◆ **Exercise brief**
Output a character-exact copy of the data, images removed.

◆ **The data**
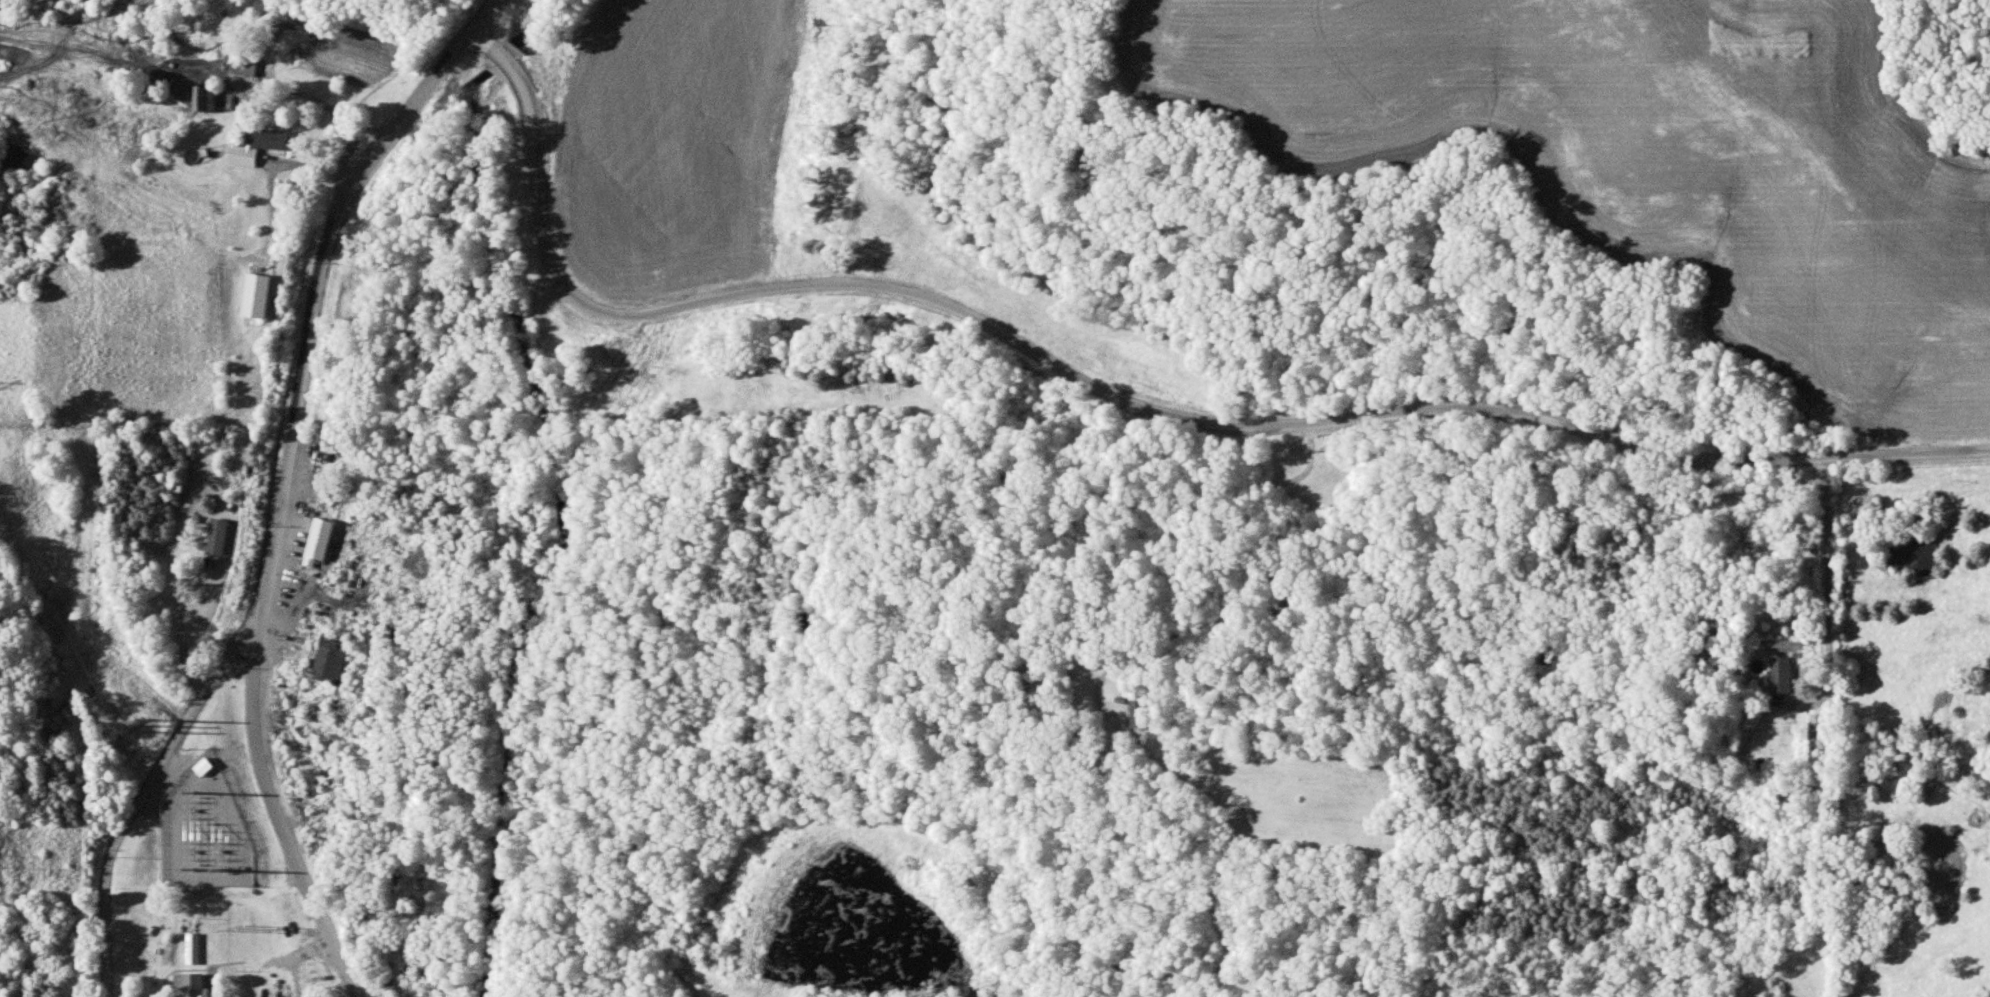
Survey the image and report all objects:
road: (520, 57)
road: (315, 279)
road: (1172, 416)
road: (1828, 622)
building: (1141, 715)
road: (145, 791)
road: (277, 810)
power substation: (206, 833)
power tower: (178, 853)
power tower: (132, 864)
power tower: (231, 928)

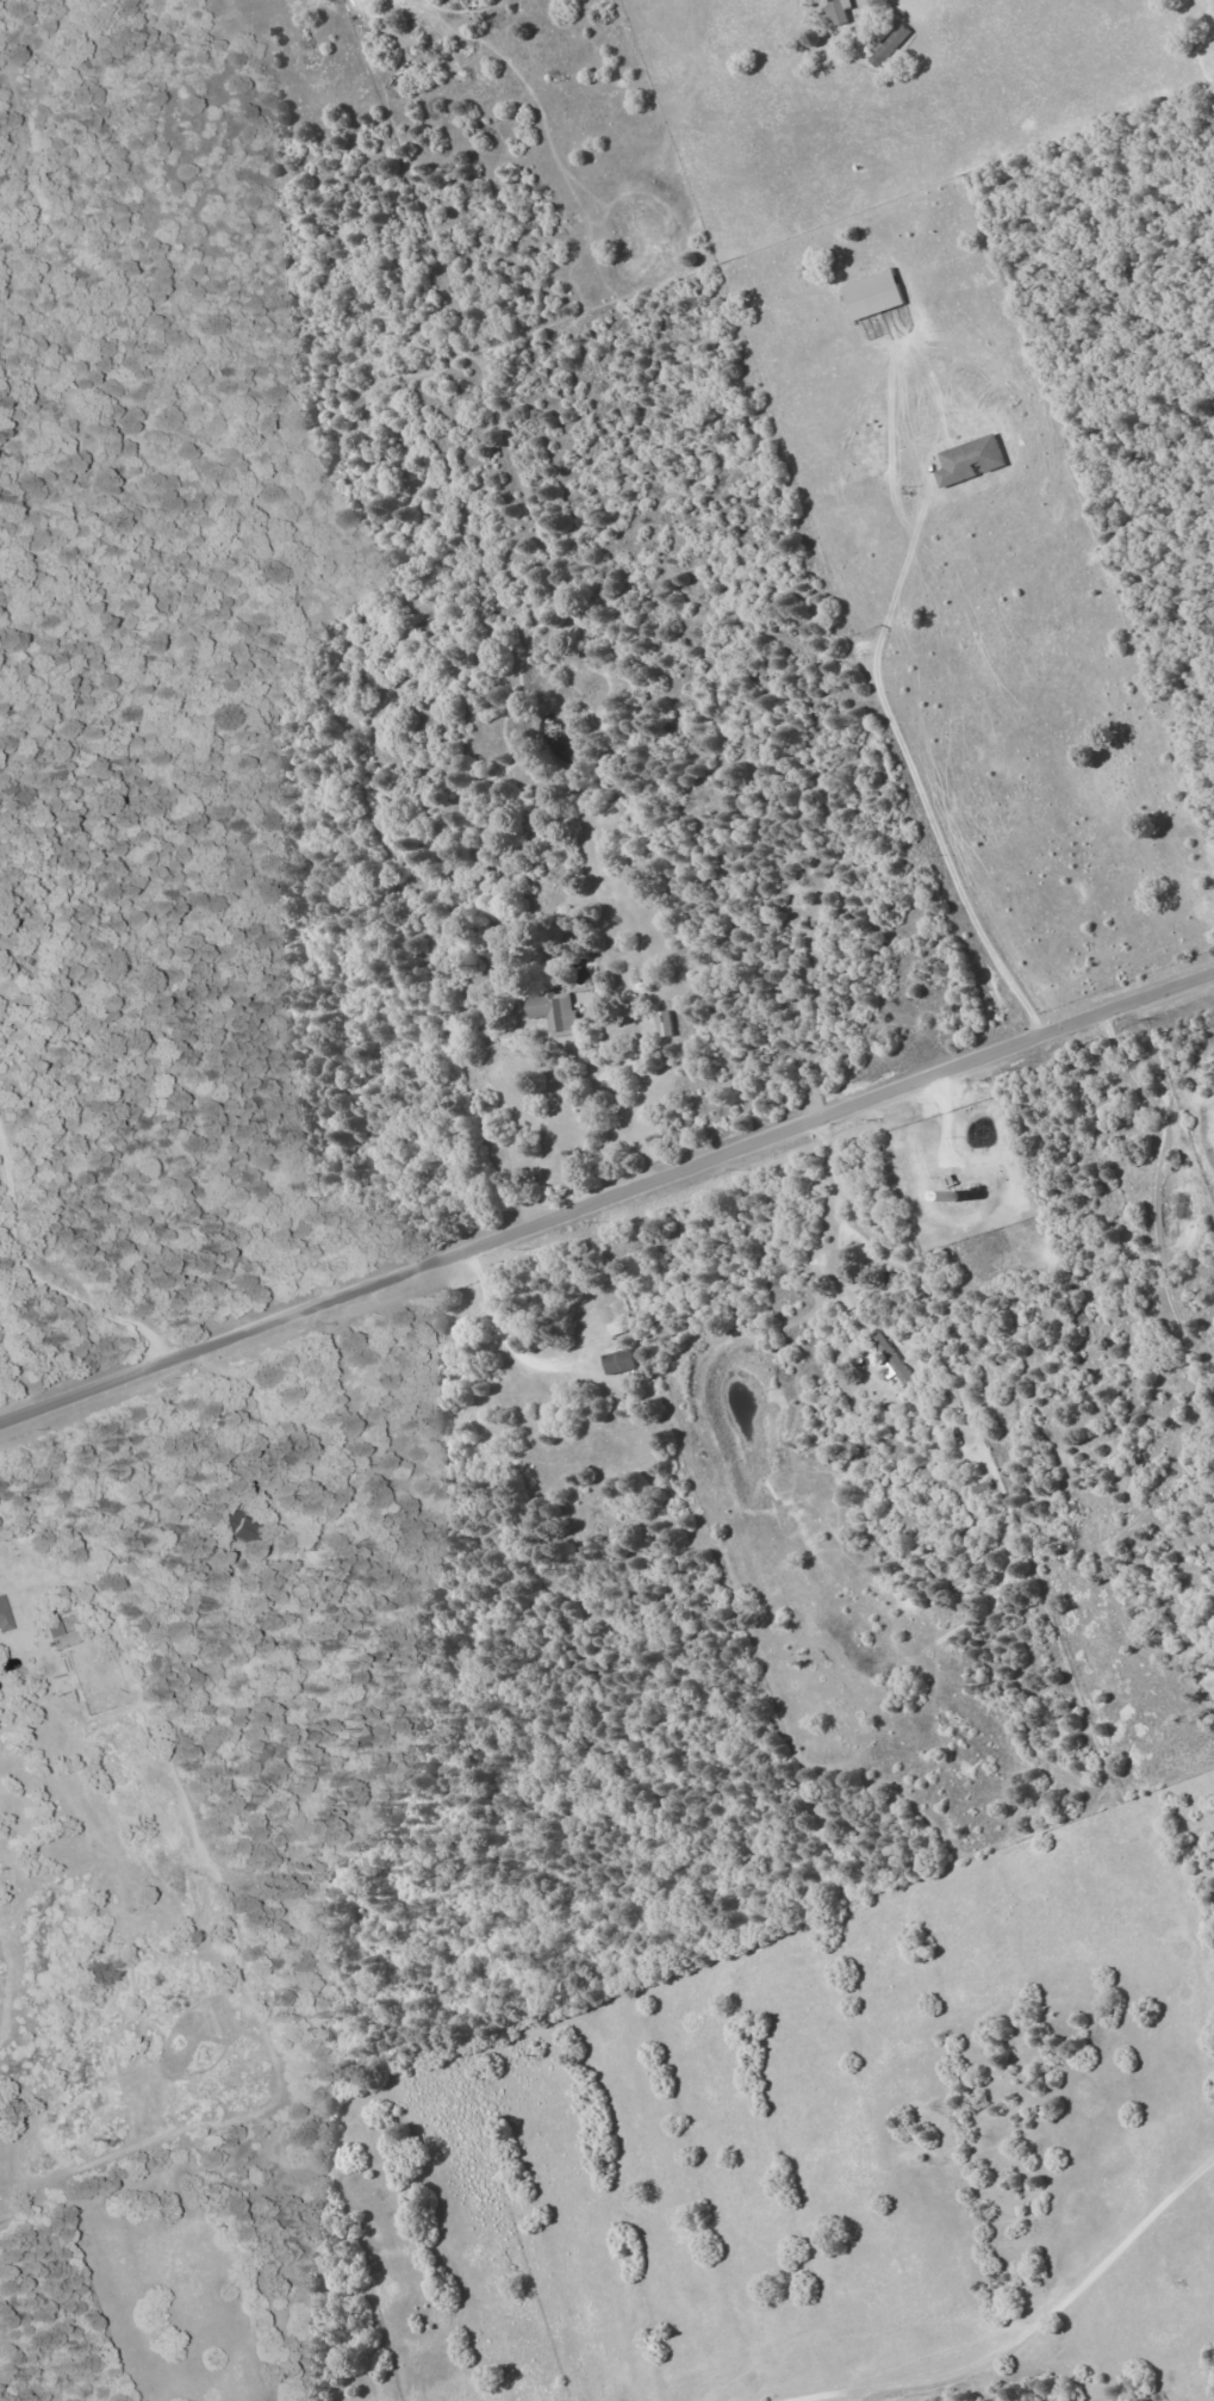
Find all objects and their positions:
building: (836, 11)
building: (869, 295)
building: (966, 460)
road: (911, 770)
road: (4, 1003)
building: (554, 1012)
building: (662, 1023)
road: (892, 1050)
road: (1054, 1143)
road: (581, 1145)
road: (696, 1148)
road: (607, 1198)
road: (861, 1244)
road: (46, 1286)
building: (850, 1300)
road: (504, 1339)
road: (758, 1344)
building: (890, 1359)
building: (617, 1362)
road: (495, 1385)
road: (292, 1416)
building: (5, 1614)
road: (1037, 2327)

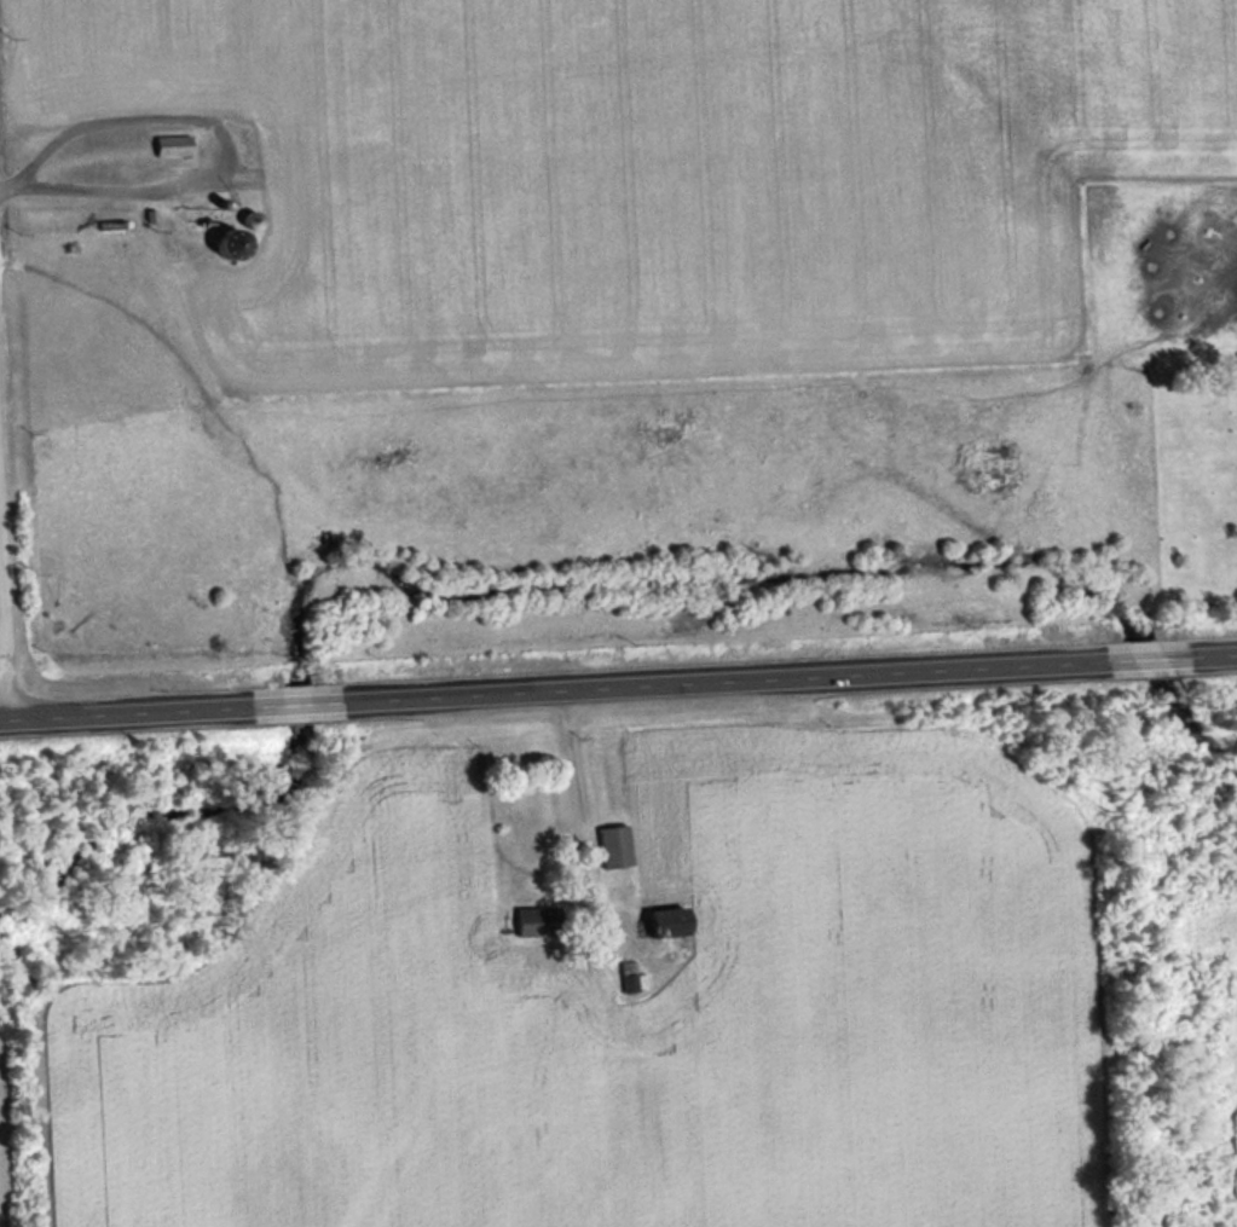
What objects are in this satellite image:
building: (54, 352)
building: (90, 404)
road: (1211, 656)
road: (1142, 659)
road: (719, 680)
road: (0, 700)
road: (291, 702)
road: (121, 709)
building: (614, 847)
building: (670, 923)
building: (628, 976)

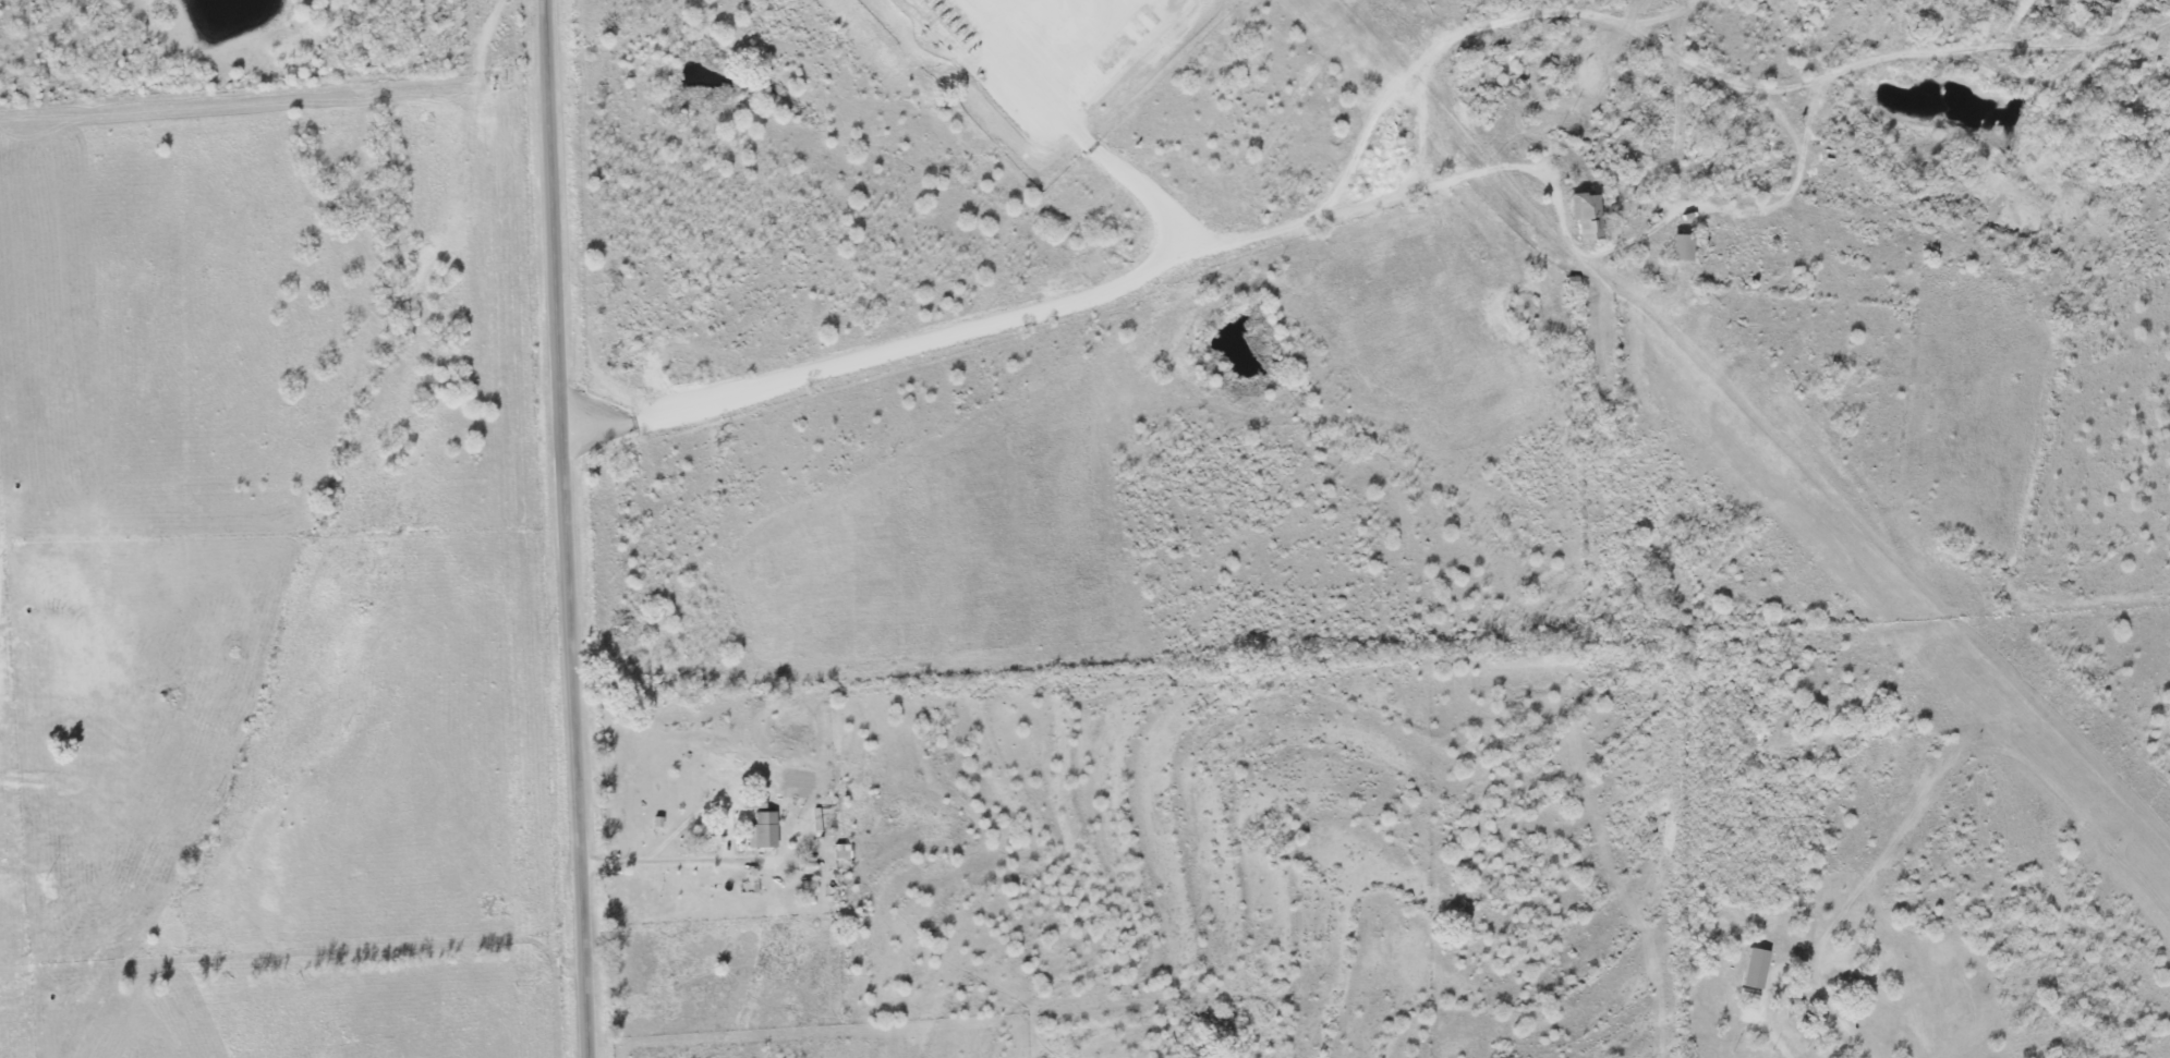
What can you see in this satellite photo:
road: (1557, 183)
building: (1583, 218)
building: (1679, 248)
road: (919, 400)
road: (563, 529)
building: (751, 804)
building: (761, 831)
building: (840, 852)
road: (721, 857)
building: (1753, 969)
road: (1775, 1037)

◆ **Solution for this problem**
Survey the image and report all objects:
road: (520, 57)
road: (315, 279)
road: (1172, 416)
road: (1828, 622)
building: (1141, 715)
road: (145, 791)
road: (277, 810)
power substation: (206, 833)
power tower: (178, 853)
power tower: (132, 864)
power tower: (231, 928)

Find all objects and their positions:
building: (836, 11)
building: (869, 295)
building: (966, 460)
road: (911, 770)
road: (4, 1003)
building: (554, 1012)
building: (662, 1023)
road: (892, 1050)
road: (1054, 1143)
road: (581, 1145)
road: (696, 1148)
road: (607, 1198)
road: (861, 1244)
road: (46, 1286)
building: (850, 1300)
road: (504, 1339)
road: (758, 1344)
building: (890, 1359)
building: (617, 1362)
road: (495, 1385)
road: (292, 1416)
building: (5, 1614)
road: (1037, 2327)

What objects are in this satellite image:
building: (54, 352)
building: (90, 404)
road: (1211, 656)
road: (1142, 659)
road: (719, 680)
road: (0, 700)
road: (291, 702)
road: (121, 709)
building: (614, 847)
building: (670, 923)
building: (628, 976)

What can you see in this satellite photo:
road: (1557, 183)
building: (1583, 218)
building: (1679, 248)
road: (919, 400)
road: (563, 529)
building: (751, 804)
building: (761, 831)
building: (840, 852)
road: (721, 857)
building: (1753, 969)
road: (1775, 1037)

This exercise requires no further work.